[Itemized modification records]

>>>>

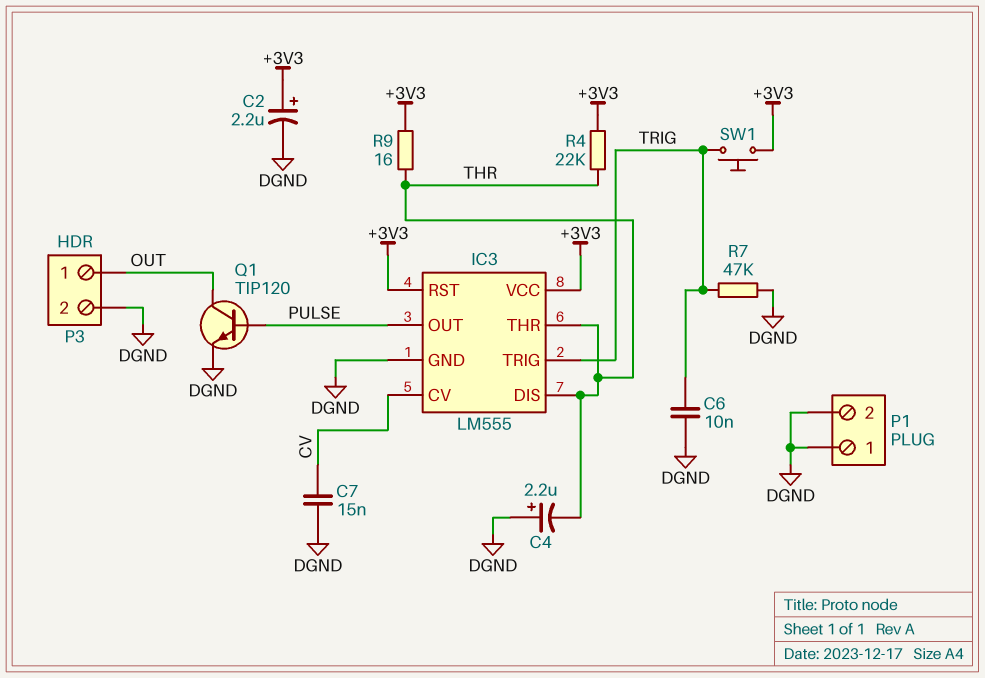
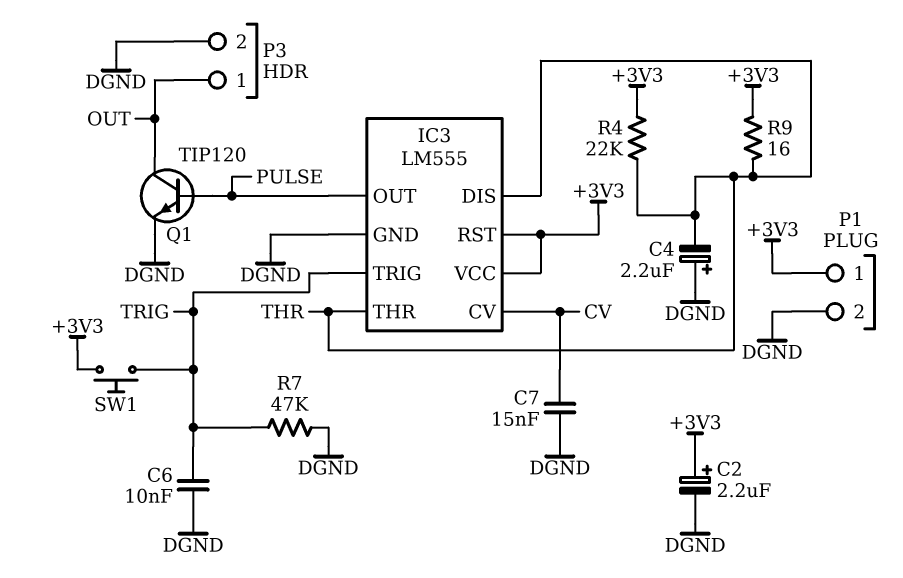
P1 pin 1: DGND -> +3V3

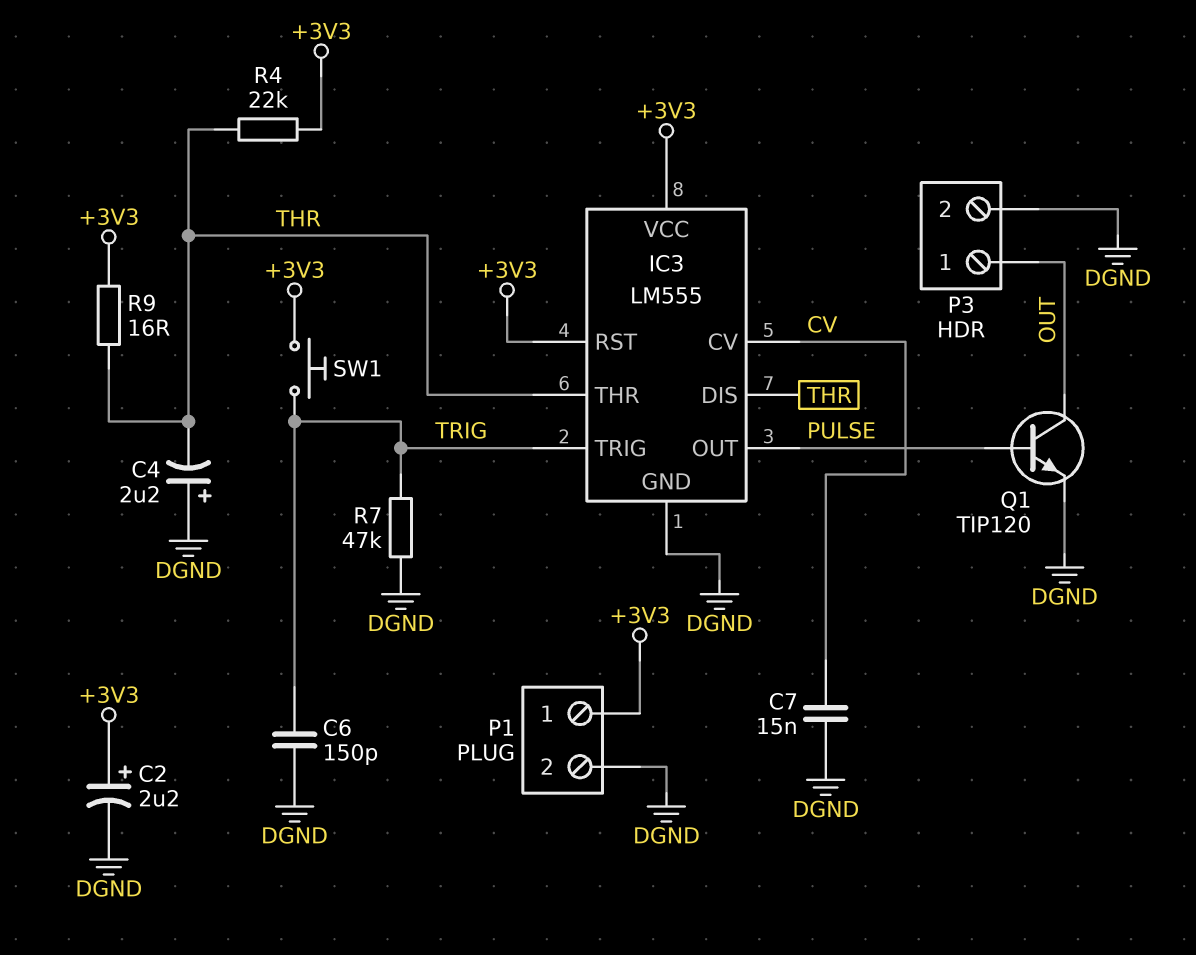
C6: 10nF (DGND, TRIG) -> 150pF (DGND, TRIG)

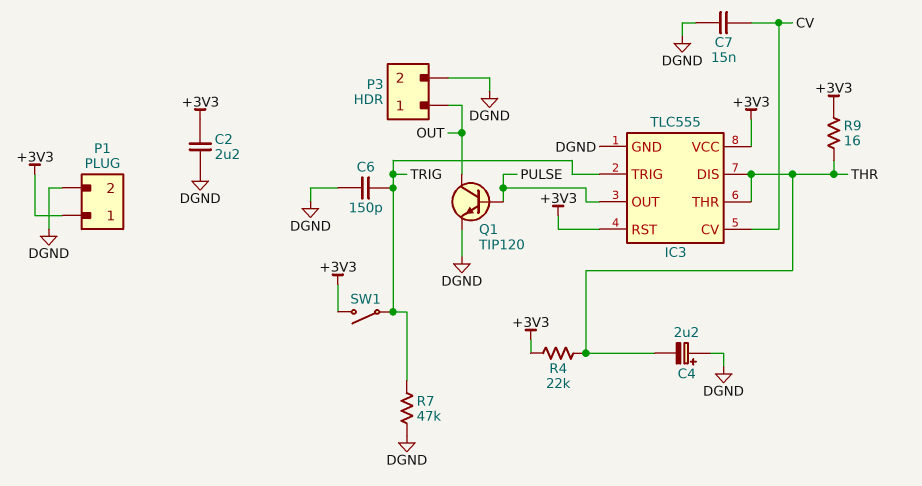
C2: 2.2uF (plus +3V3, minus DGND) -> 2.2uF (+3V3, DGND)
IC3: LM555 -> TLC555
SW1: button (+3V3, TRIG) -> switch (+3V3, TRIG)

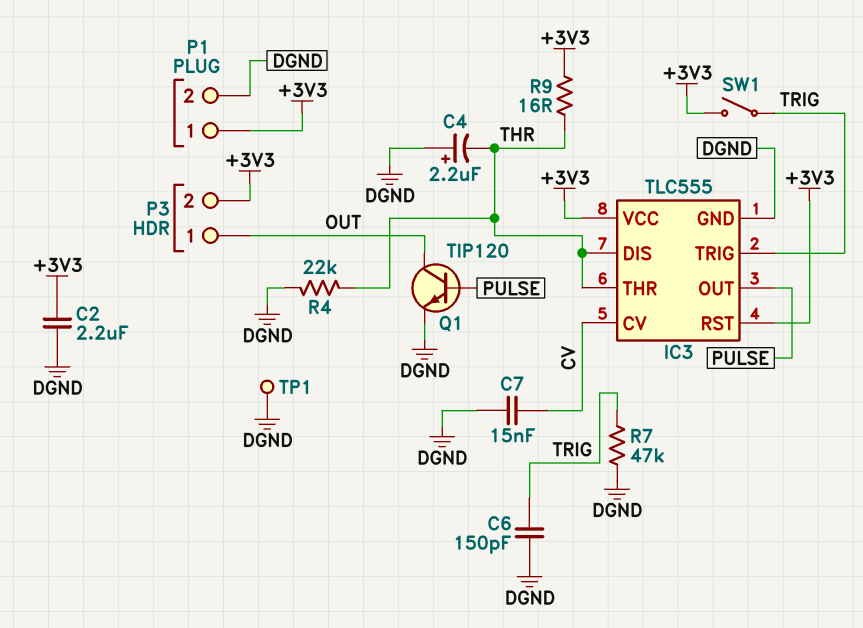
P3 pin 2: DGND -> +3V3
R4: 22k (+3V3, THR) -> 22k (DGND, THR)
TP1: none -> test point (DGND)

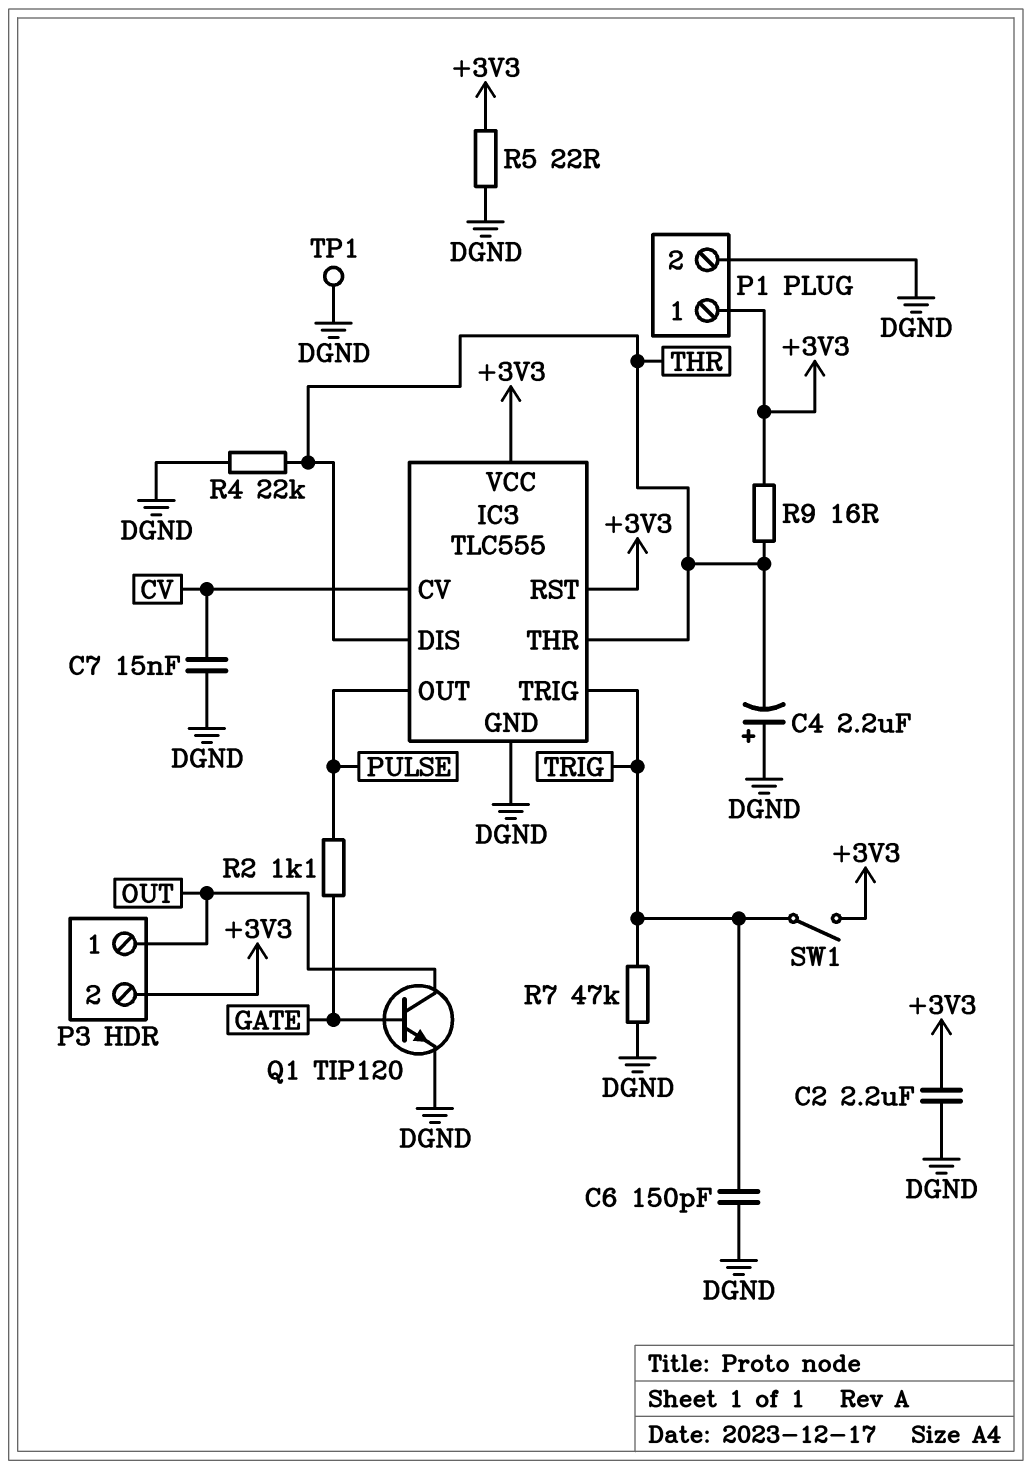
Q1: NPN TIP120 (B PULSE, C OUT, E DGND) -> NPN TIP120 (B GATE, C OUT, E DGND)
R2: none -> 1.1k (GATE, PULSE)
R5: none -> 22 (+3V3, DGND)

<<<<

Work order: Copy each line above holding "DGND".

Exercise answer:
P1 pin 1: DGND -> +3V3
C6: 10nF (DGND, TRIG) -> 150pF (DGND, TRIG)
C2: 2.2uF (plus +3V3, minus DGND) -> 2.2uF (+3V3, DGND)
P3 pin 2: DGND -> +3V3
R4: 22k (+3V3, THR) -> 22k (DGND, THR)
TP1: none -> test point (DGND)
Q1: NPN TIP120 (B PULSE, C OUT, E DGND) -> NPN TIP120 (B GATE, C OUT, E DGND)
R5: none -> 22 (+3V3, DGND)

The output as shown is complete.